══ INFORMATION PROVIDED ══

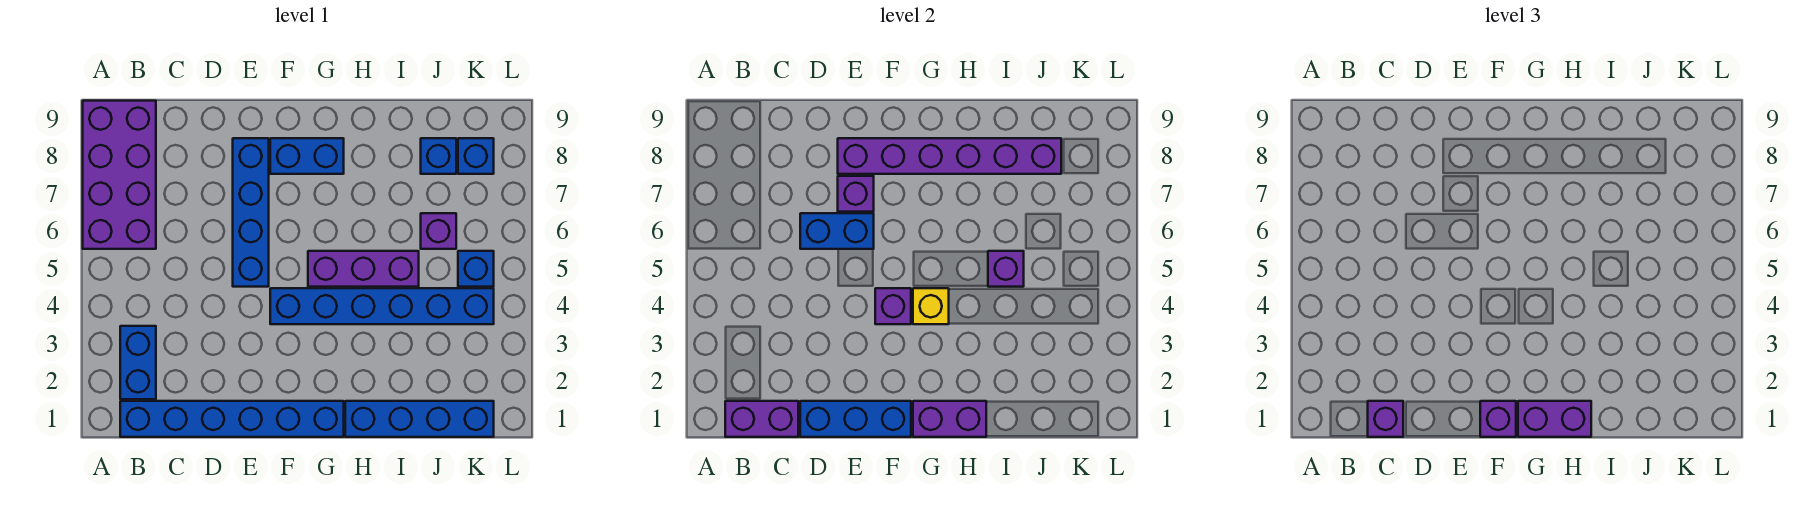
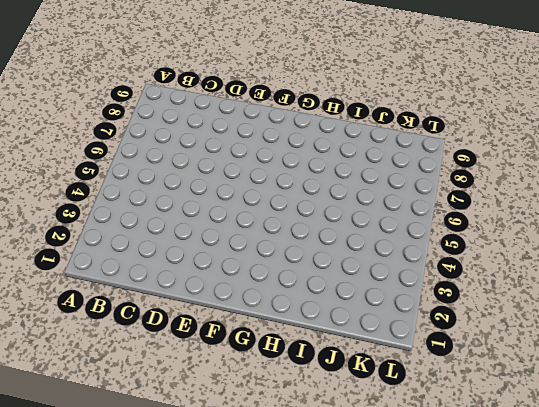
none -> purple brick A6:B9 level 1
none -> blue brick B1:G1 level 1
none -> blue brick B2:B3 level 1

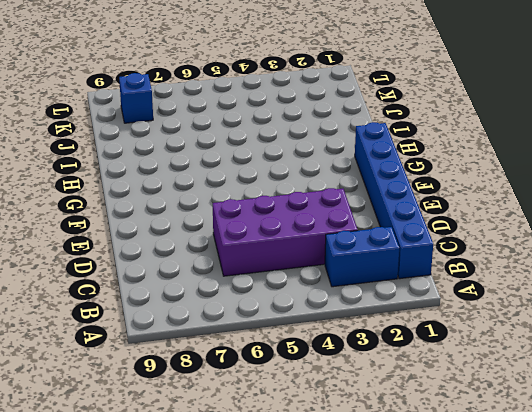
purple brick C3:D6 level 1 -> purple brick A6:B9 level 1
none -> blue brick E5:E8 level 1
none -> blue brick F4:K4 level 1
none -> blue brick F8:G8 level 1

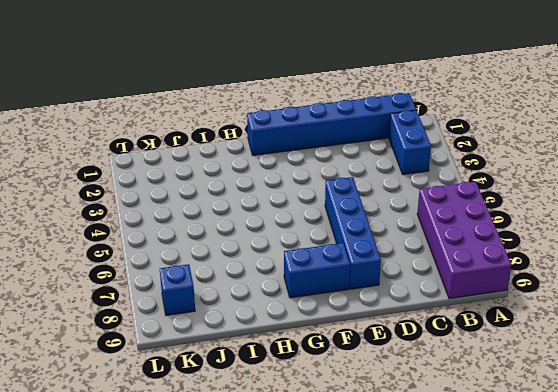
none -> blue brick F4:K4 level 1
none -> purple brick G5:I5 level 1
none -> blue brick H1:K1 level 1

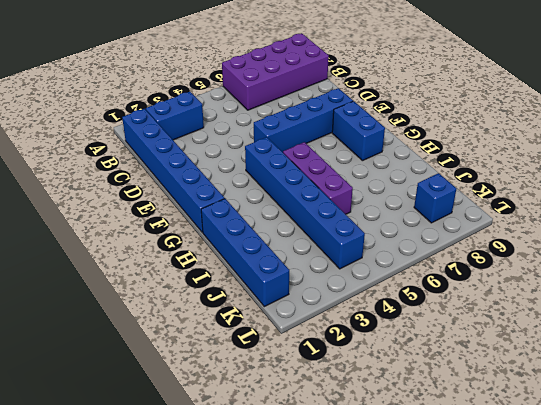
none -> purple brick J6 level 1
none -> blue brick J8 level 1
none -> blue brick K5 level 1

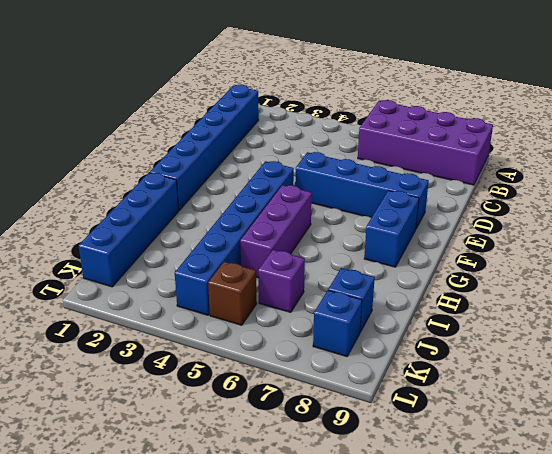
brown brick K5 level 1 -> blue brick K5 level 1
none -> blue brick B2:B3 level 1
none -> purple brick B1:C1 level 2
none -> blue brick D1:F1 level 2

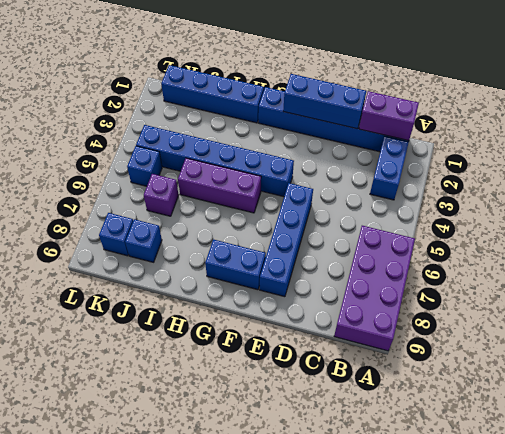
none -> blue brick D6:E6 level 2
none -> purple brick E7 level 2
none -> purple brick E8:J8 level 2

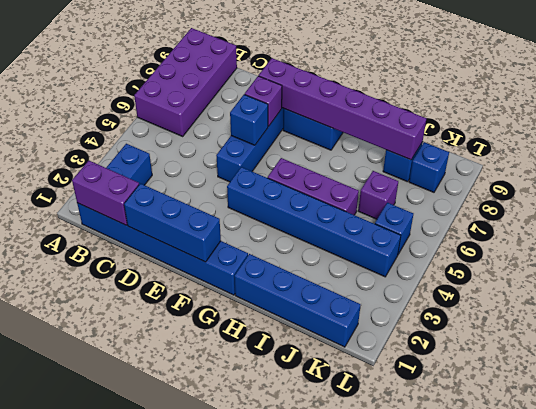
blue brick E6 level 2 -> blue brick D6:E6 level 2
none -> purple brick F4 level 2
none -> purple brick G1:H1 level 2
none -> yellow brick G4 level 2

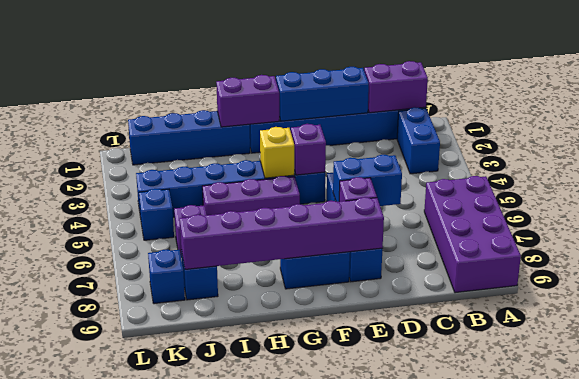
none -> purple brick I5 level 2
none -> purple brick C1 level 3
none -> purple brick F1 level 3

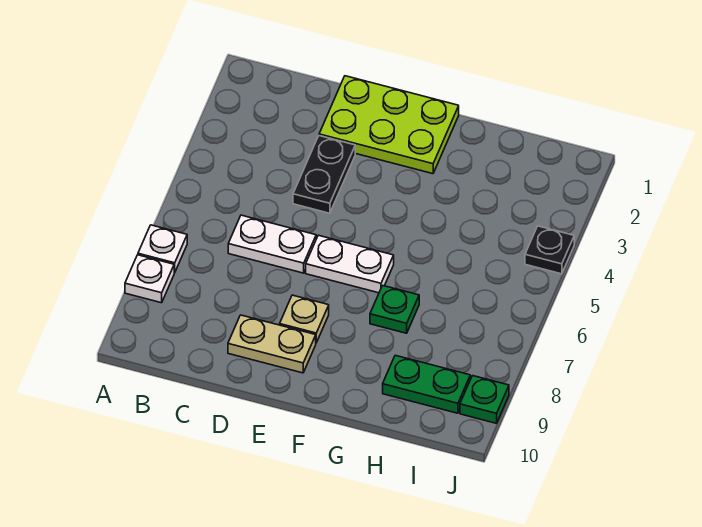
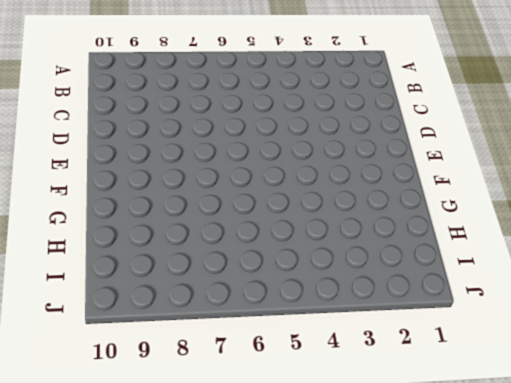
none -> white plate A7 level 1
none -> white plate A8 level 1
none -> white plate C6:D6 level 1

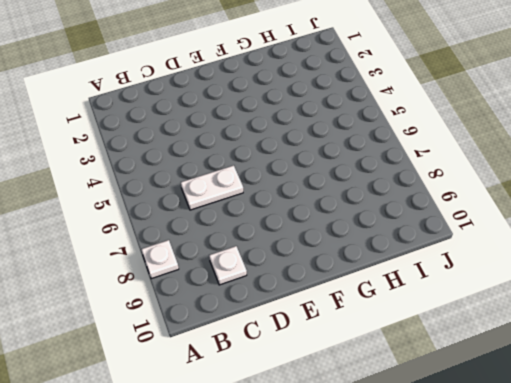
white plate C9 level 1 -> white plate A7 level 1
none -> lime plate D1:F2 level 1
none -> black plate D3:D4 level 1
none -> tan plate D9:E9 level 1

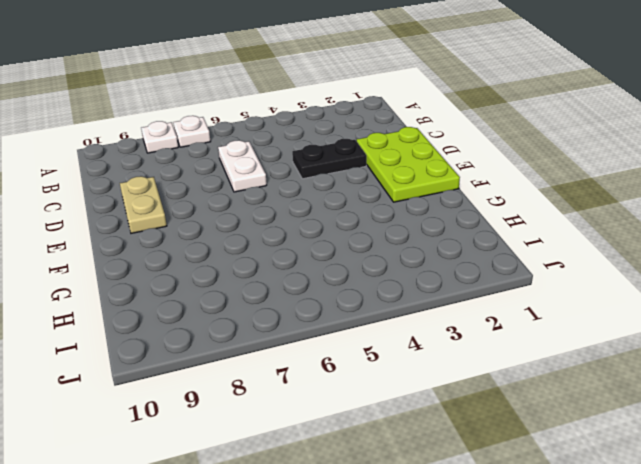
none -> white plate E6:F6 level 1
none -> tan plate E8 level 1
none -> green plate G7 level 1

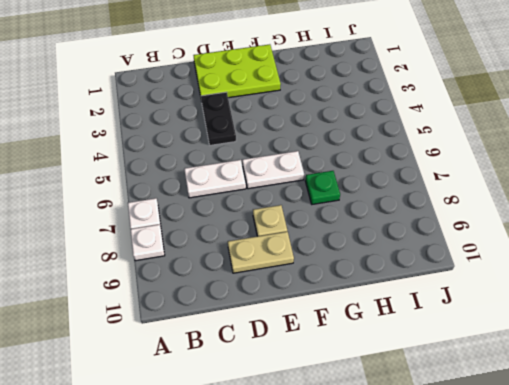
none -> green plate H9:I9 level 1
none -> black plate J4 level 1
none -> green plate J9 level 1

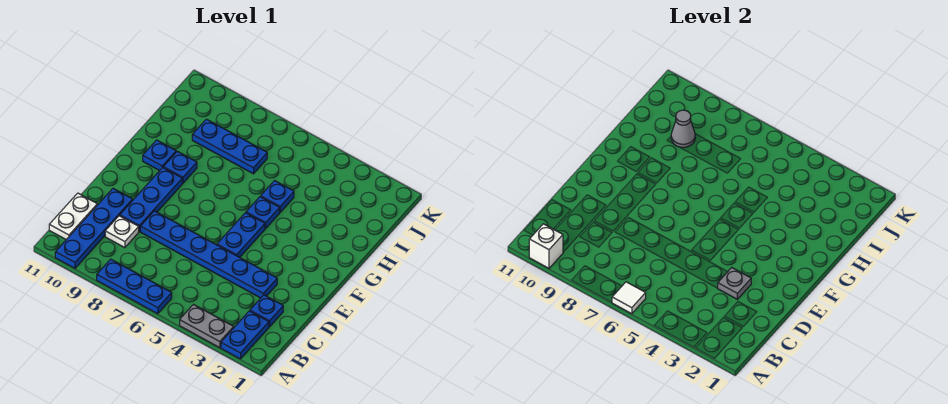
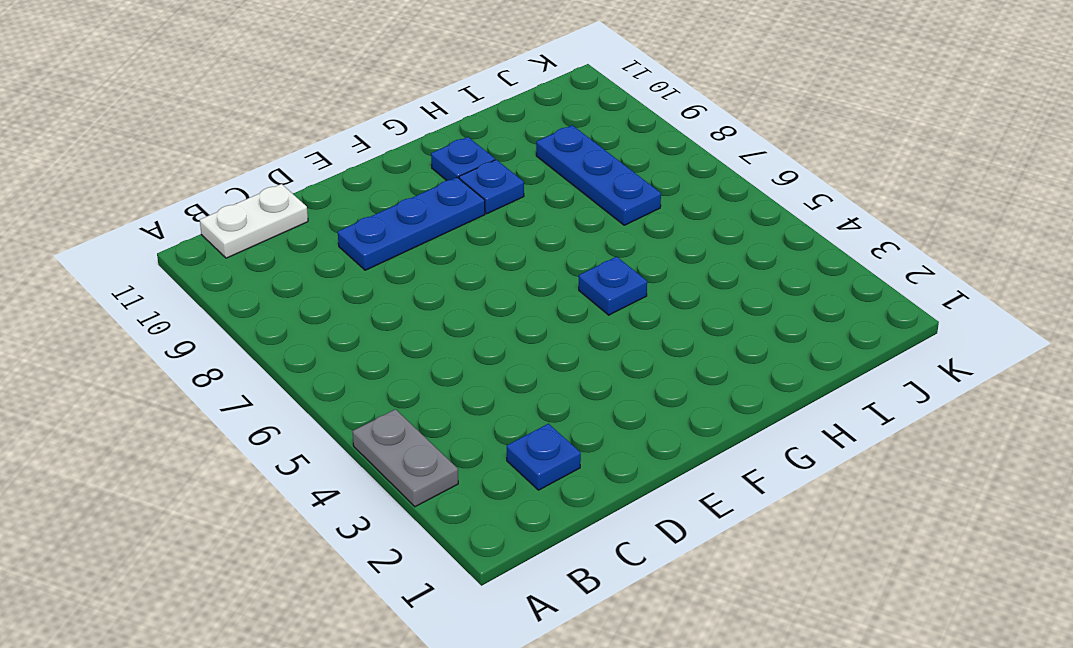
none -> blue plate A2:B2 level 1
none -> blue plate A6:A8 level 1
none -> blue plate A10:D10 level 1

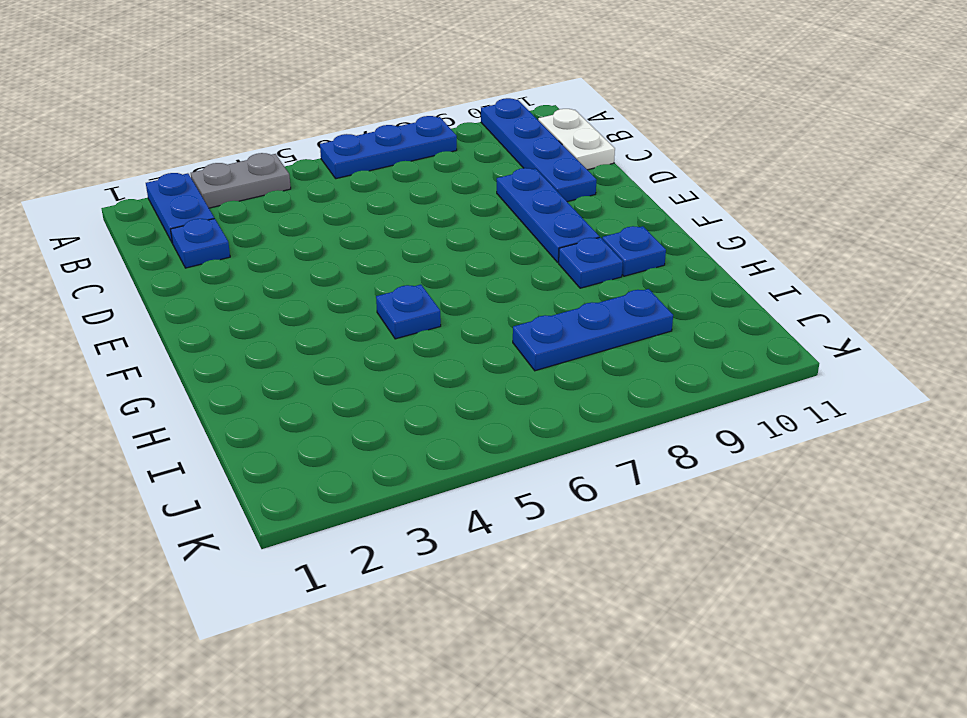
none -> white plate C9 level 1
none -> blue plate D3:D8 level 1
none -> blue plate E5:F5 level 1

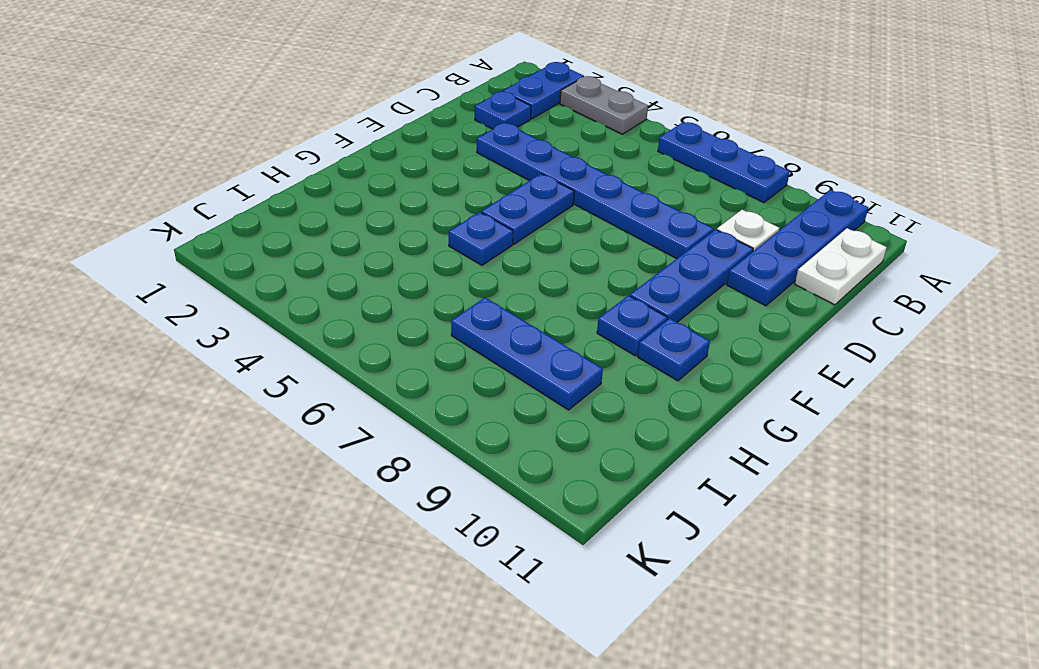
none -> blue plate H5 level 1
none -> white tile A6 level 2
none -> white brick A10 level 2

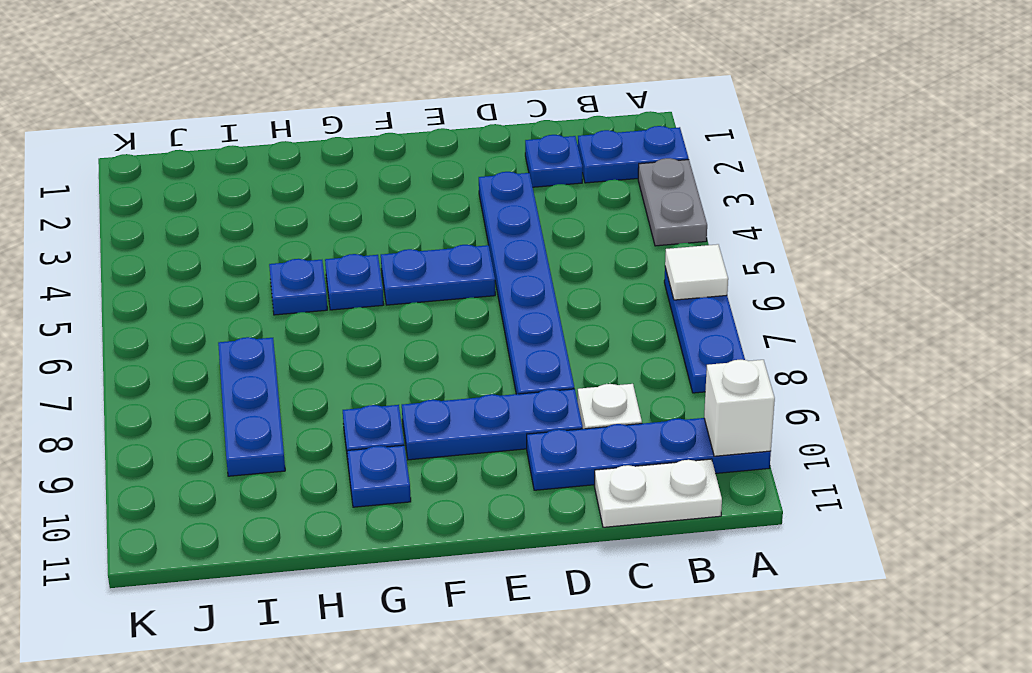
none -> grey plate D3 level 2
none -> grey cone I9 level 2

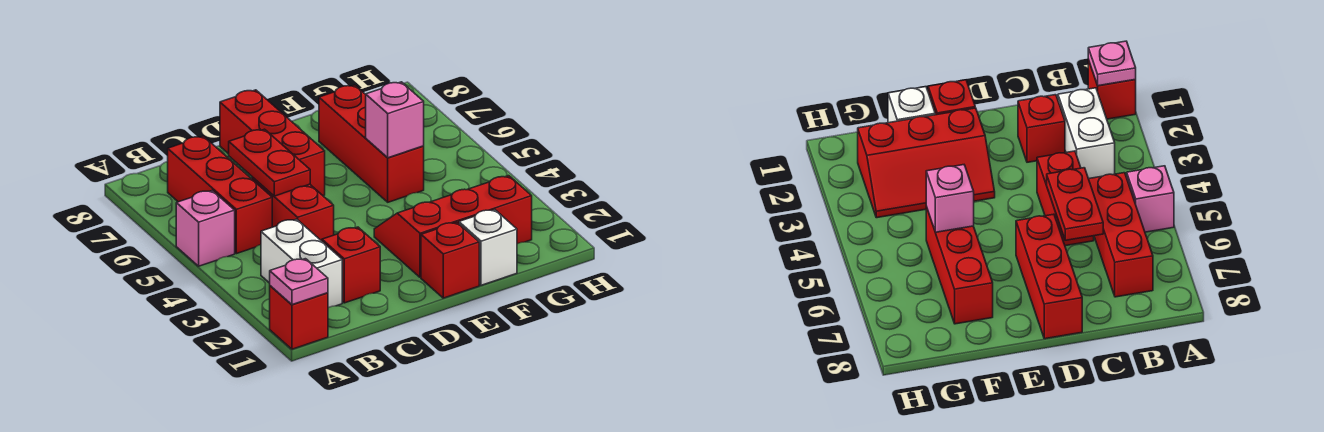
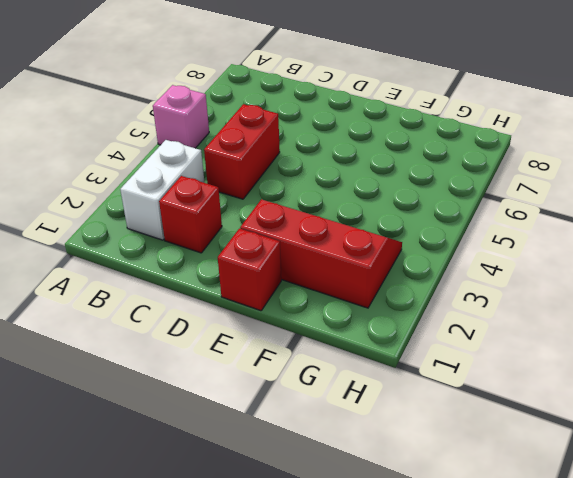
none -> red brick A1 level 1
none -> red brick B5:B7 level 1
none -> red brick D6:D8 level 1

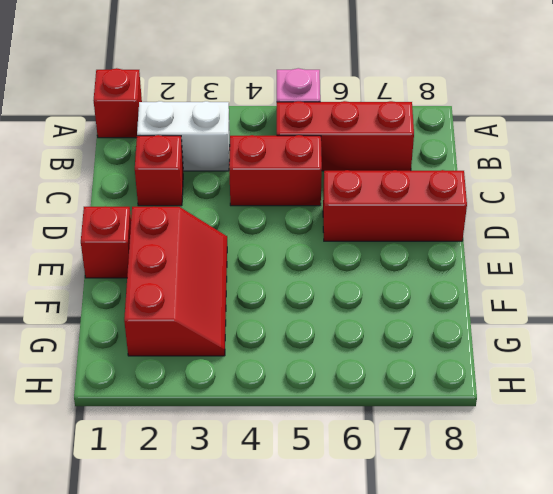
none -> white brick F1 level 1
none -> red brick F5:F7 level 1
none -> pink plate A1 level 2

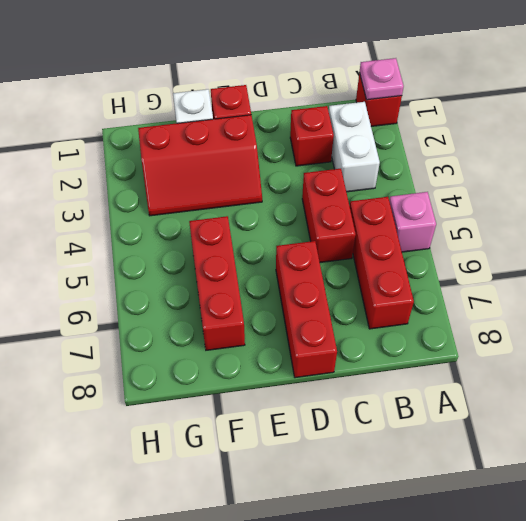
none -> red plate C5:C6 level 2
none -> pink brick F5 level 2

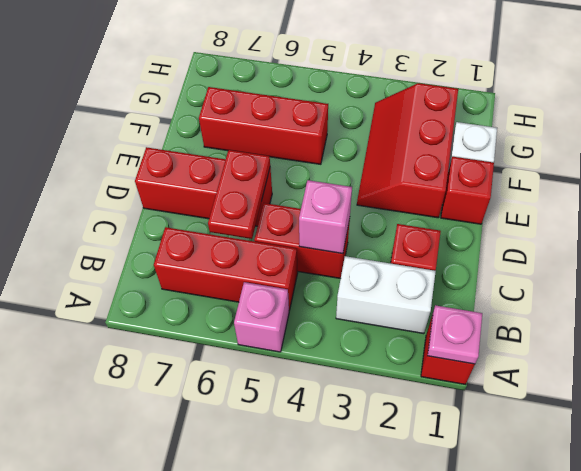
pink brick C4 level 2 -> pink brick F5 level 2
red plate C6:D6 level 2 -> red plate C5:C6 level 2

═══

Your task is to repeat only the lines from the line containing "none -> red brick F5:F7 level 1" through the final line of the material, inclusive; do not include pictures.

none -> red brick F5:F7 level 1
none -> pink plate A1 level 2

none -> red plate C5:C6 level 2
none -> pink brick F5 level 2

pink brick C4 level 2 -> pink brick F5 level 2
red plate C6:D6 level 2 -> red plate C5:C6 level 2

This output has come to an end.